TRY IT: Set down each record below precisely, skipping the pictures.

Image-to-image building correspondences:
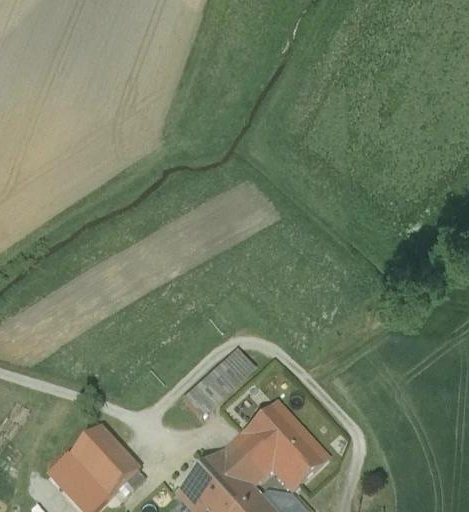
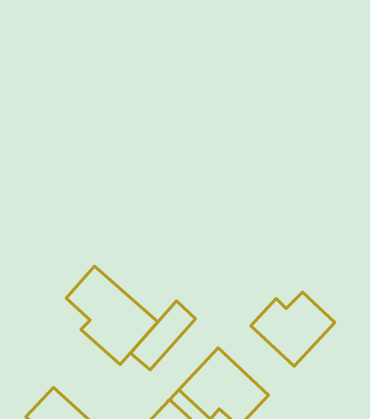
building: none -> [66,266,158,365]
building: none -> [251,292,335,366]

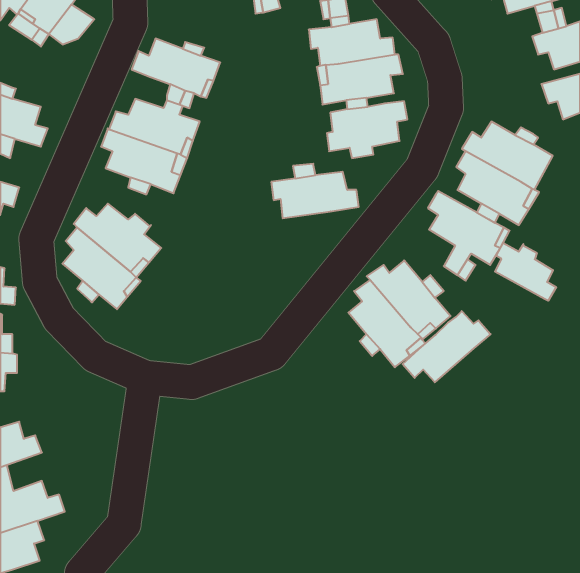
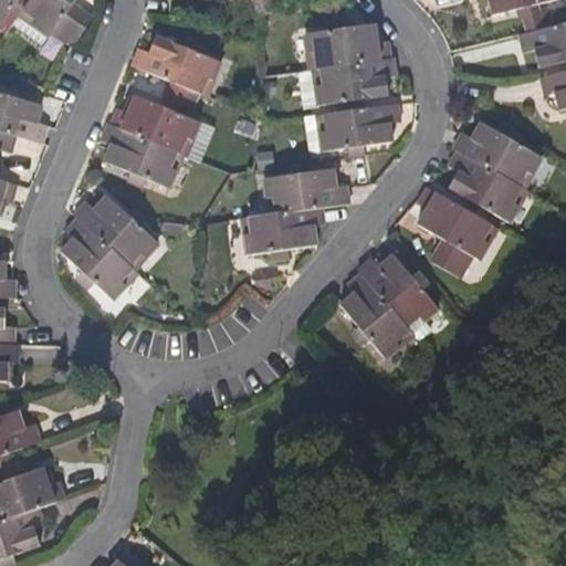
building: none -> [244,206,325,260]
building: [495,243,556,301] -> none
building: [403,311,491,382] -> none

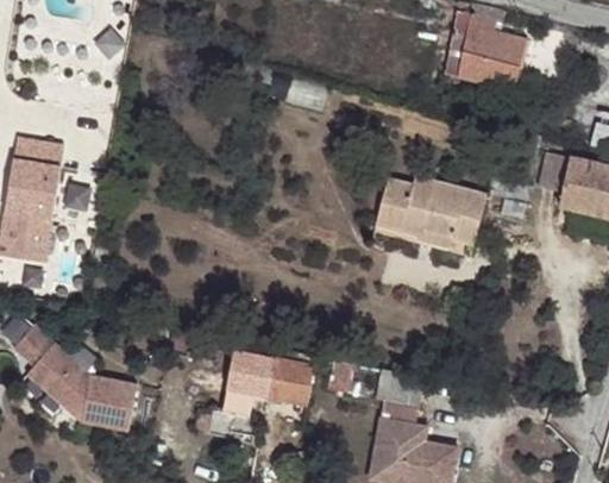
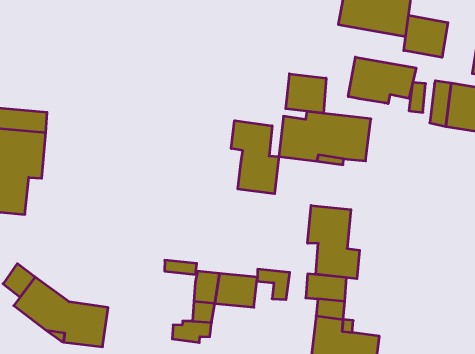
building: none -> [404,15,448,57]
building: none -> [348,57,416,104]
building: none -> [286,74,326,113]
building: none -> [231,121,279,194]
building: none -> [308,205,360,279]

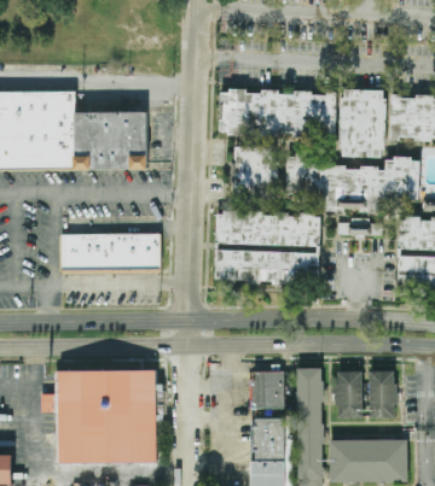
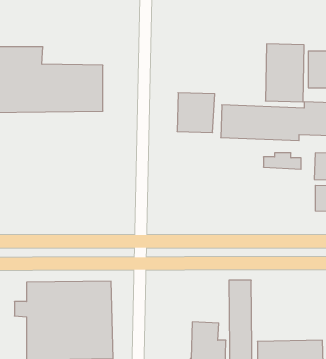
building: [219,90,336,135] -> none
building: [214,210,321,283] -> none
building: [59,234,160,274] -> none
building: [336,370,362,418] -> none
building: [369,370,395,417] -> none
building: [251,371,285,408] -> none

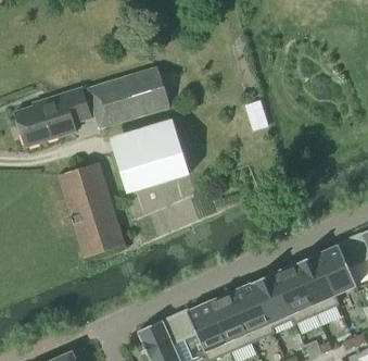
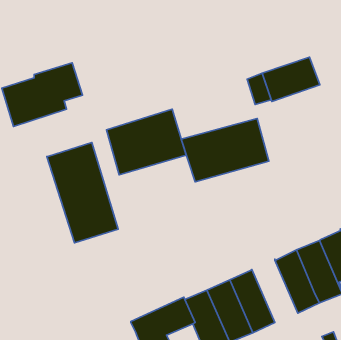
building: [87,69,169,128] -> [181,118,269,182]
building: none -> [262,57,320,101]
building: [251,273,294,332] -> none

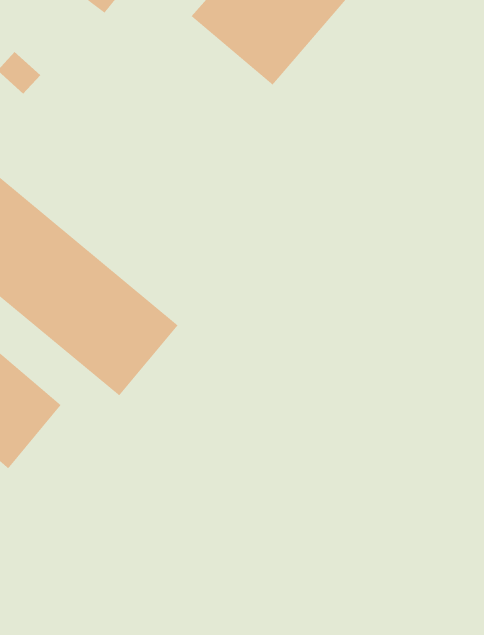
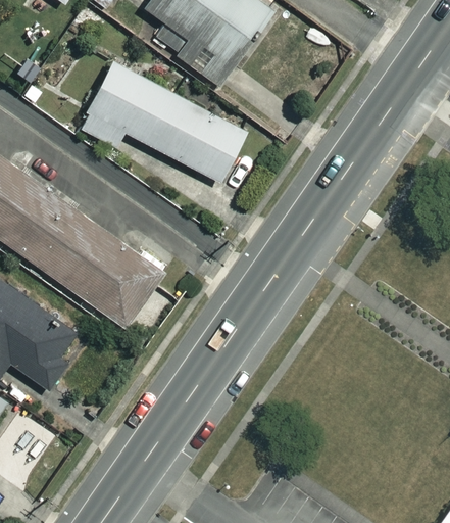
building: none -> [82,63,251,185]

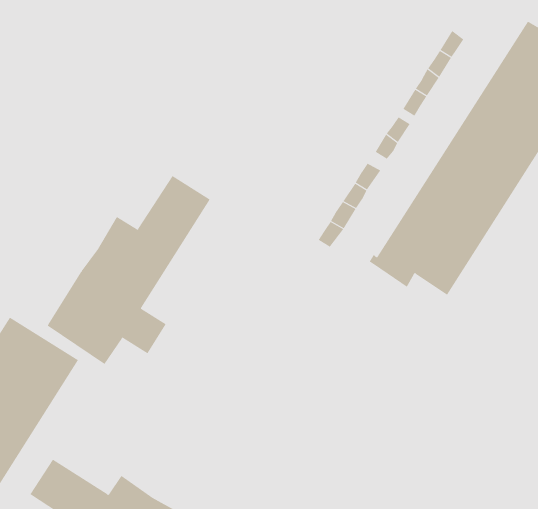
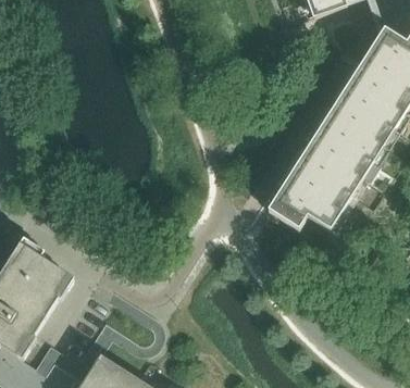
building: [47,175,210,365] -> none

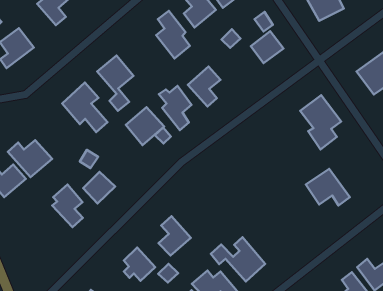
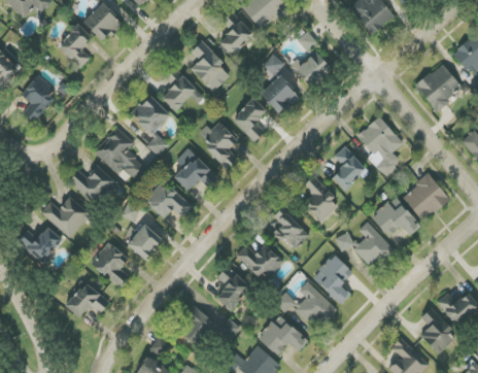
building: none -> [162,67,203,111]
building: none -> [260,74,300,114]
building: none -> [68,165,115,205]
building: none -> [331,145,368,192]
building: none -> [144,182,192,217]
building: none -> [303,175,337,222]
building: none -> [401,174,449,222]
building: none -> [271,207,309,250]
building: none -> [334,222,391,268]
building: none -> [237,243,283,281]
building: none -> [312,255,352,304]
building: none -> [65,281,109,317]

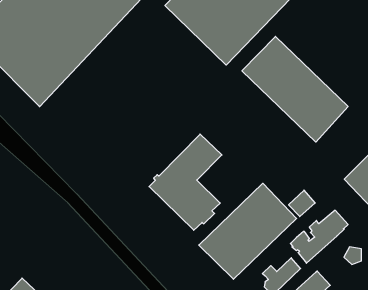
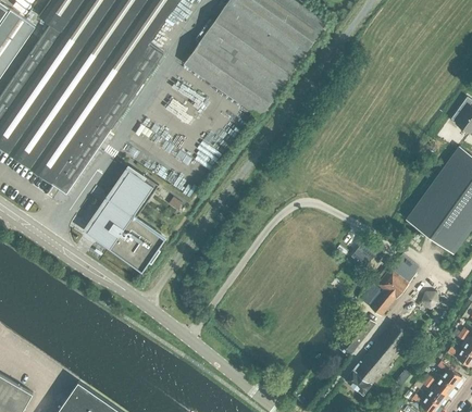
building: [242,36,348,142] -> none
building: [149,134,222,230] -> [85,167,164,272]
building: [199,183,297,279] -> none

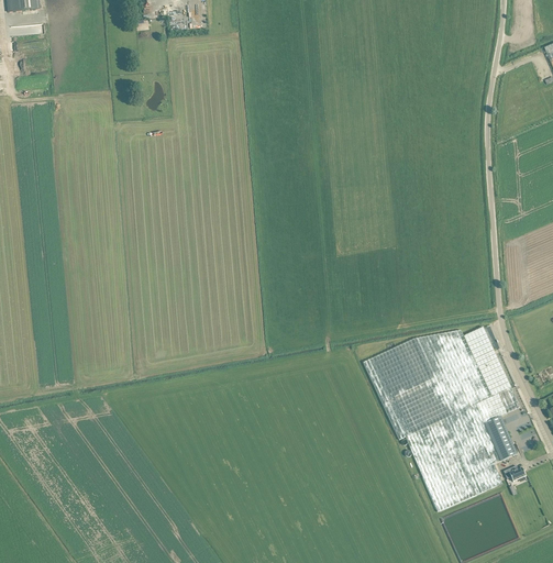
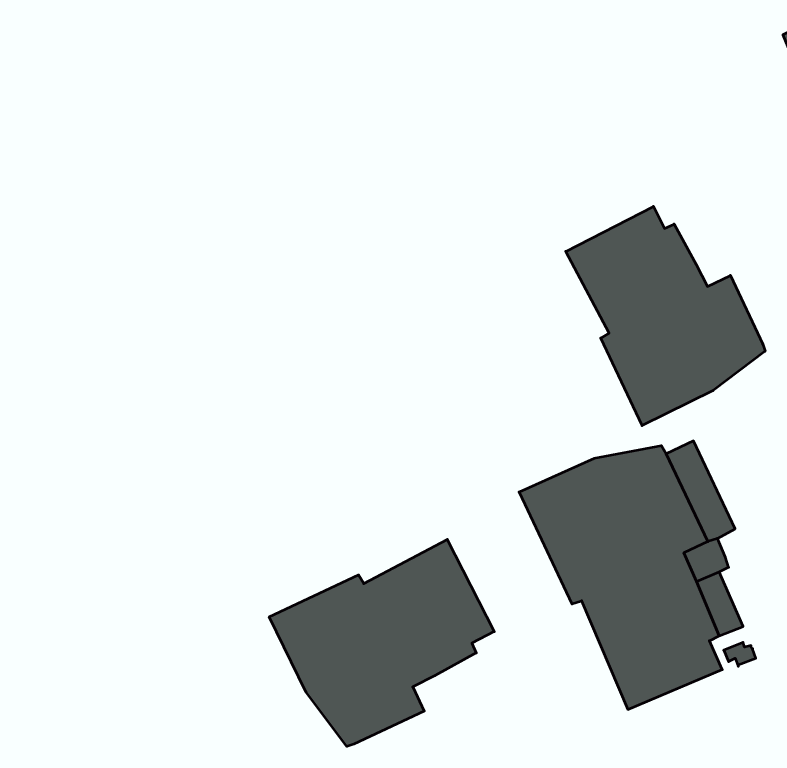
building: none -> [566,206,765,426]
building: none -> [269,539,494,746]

EXPECTED ANSWER:
building: none -> [66,266,158,365]
building: none -> [251,292,335,366]

building: none -> [244,206,325,260]
building: [495,243,556,301] -> none
building: [403,311,491,382] -> none

building: none -> [404,15,448,57]
building: none -> [348,57,416,104]
building: none -> [286,74,326,113]
building: none -> [231,121,279,194]
building: none -> [308,205,360,279]

building: [219,90,336,135] -> none
building: [214,210,321,283] -> none
building: [59,234,160,274] -> none
building: [336,370,362,418] -> none
building: [369,370,395,417] -> none
building: [251,371,285,408] -> none

building: [87,69,169,128] -> [181,118,269,182]
building: none -> [262,57,320,101]
building: [251,273,294,332] -> none

building: none -> [82,63,251,185]

building: [47,175,210,365] -> none

building: none -> [162,67,203,111]
building: none -> [260,74,300,114]
building: none -> [68,165,115,205]
building: none -> [331,145,368,192]
building: none -> [144,182,192,217]
building: none -> [303,175,337,222]
building: none -> [401,174,449,222]
building: none -> [271,207,309,250]
building: none -> [334,222,391,268]
building: none -> [237,243,283,281]
building: none -> [312,255,352,304]
building: none -> [65,281,109,317]

building: [242,36,348,142] -> none
building: [149,134,222,230] -> [85,167,164,272]
building: [199,183,297,279] -> none

building: none -> [566,206,765,426]
building: none -> [269,539,494,746]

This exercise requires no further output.